Collected data entries
——
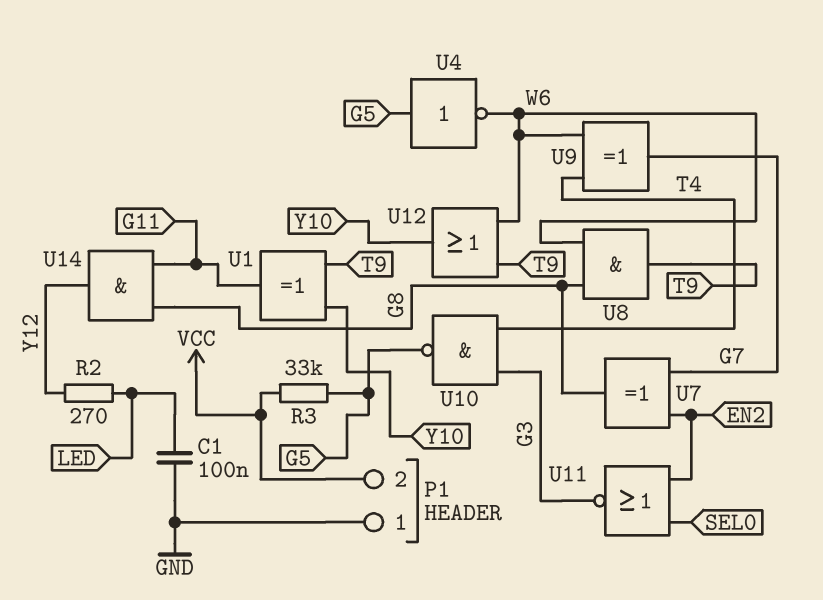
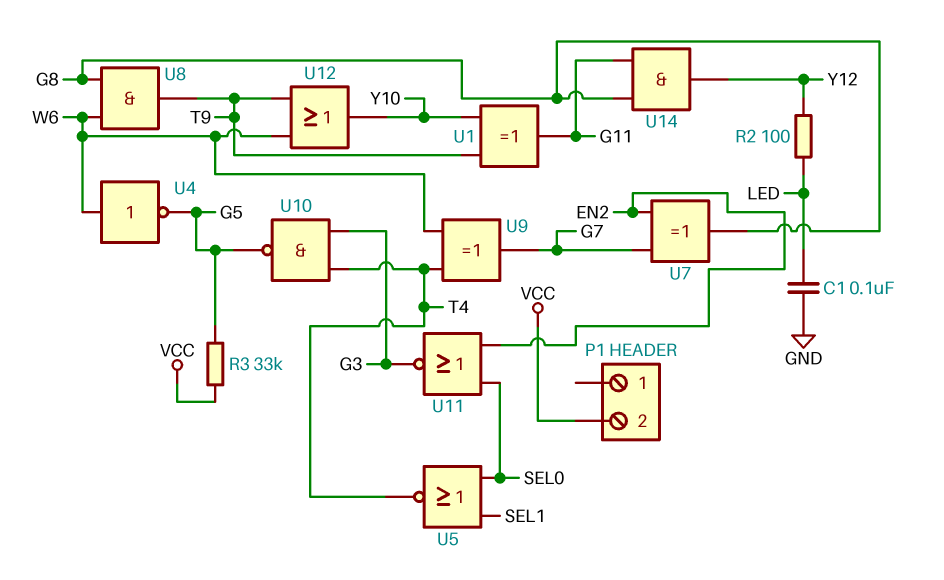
P1 pin 1: GND -> none
R2: 270 (LED, Y12) -> 100 (LED, Y12)
U4: NOT (in G5, out W6) -> NOT (in W6, out G5)
U5: none -> NOR (in SEL0, in SEL1, out T4)

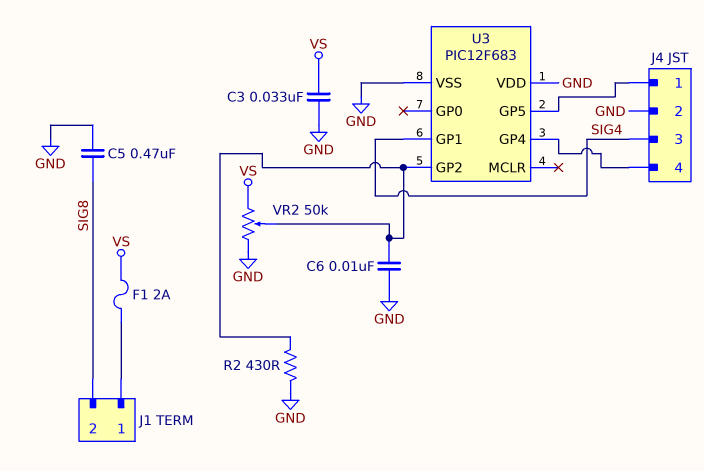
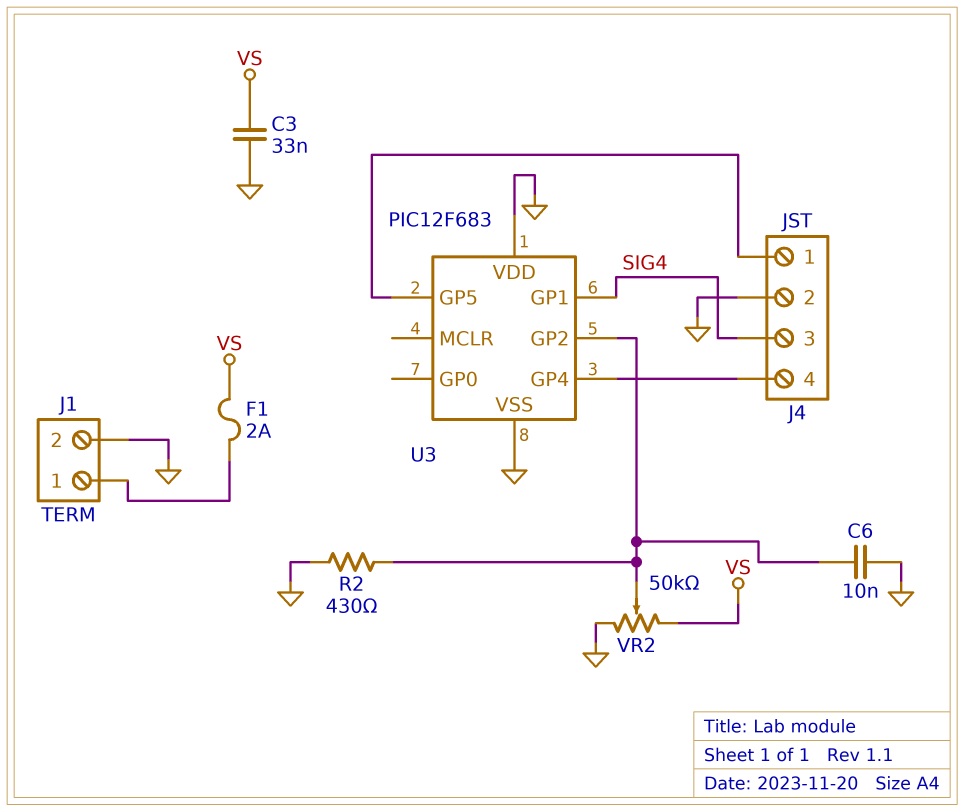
C5: 470nF (GND, SIG8) -> none
J1 pin 2: SIG8 -> GND

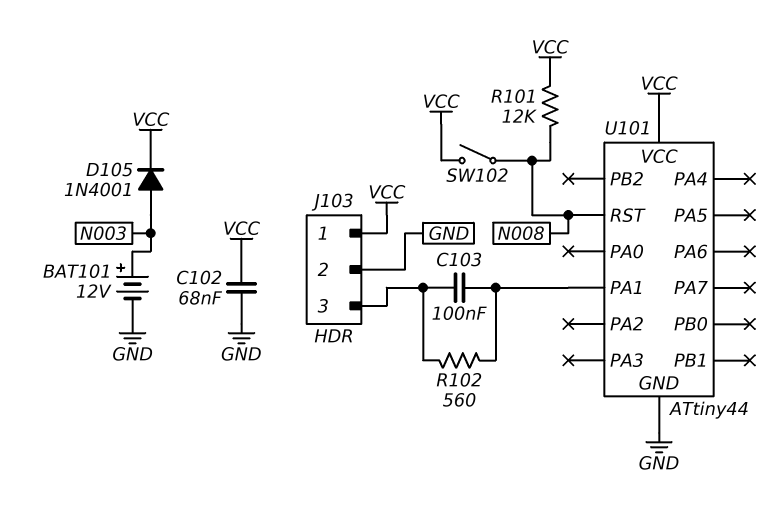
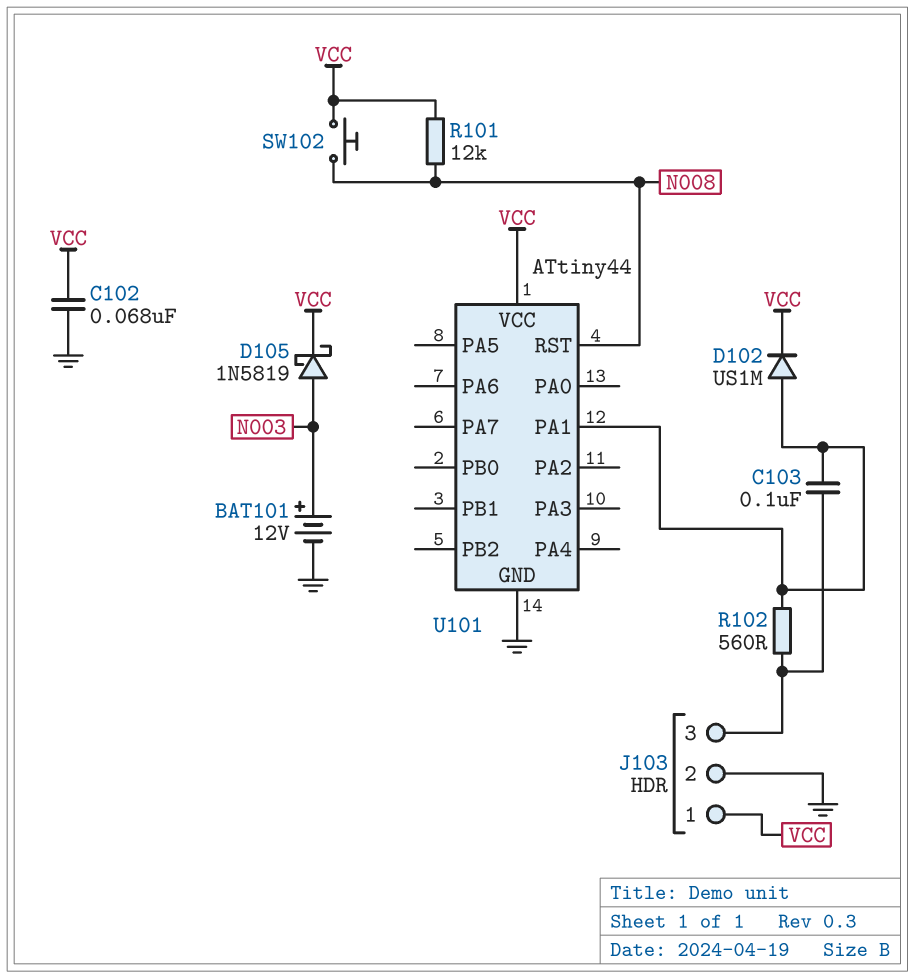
D102: none -> diode US1M (A U101/PA1, K VCC)
D105: diode 1N4001 (A N003, K VCC) -> schottky 1N5819 (A N003, K VCC)
SW102: switch (N008, VCC) -> button (N008, VCC)

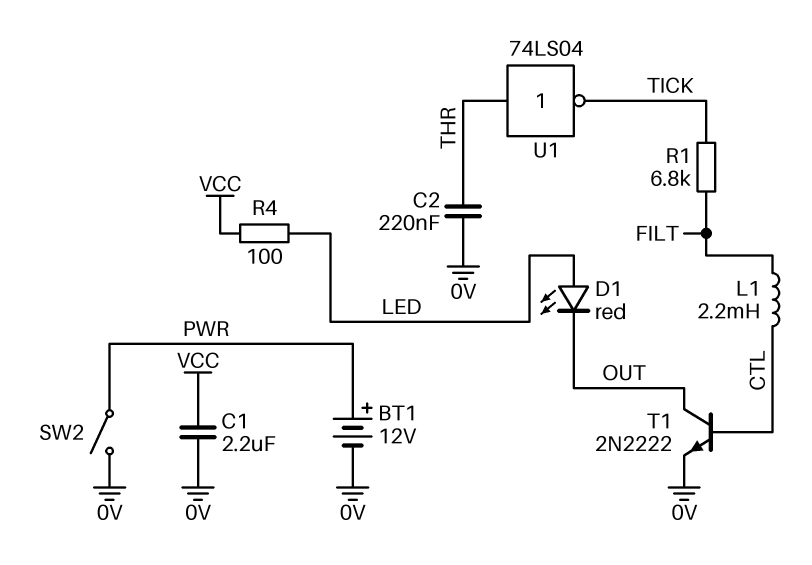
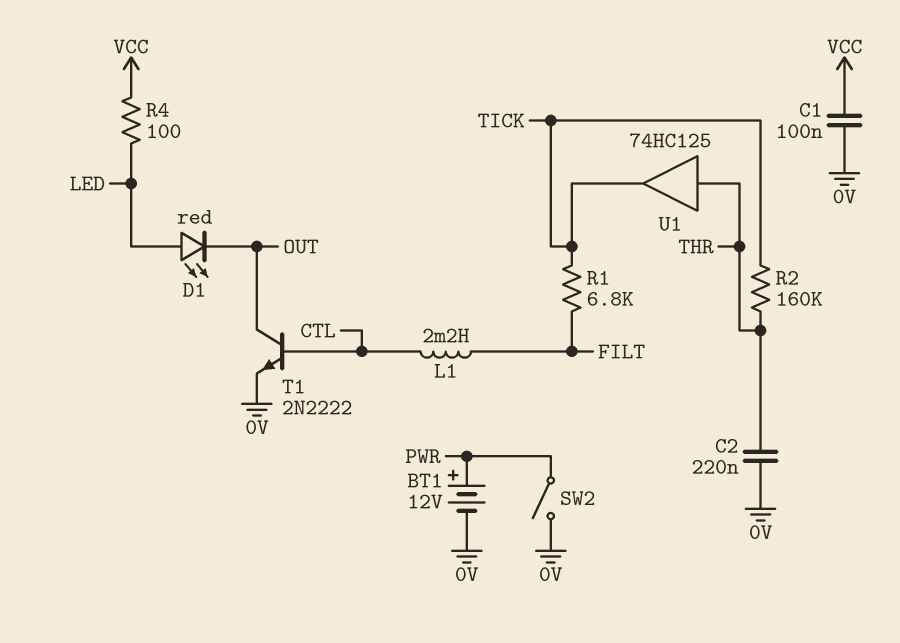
C1: 2.2uF (0V, VCC) -> 100nF (0V, VCC)
R2: none -> 160k (THR, TICK)
U1: NOT 74LS04 (in THR, out TICK) -> buffer 74HC125 (in THR, out TICK)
——
Task directions: Among the lines above, find those containing the word "diode" and copy each.

Expected output:
D102: none -> diode US1M (A U101/PA1, K VCC)
D105: diode 1N4001 (A N003, K VCC) -> schottky 1N5819 (A N003, K VCC)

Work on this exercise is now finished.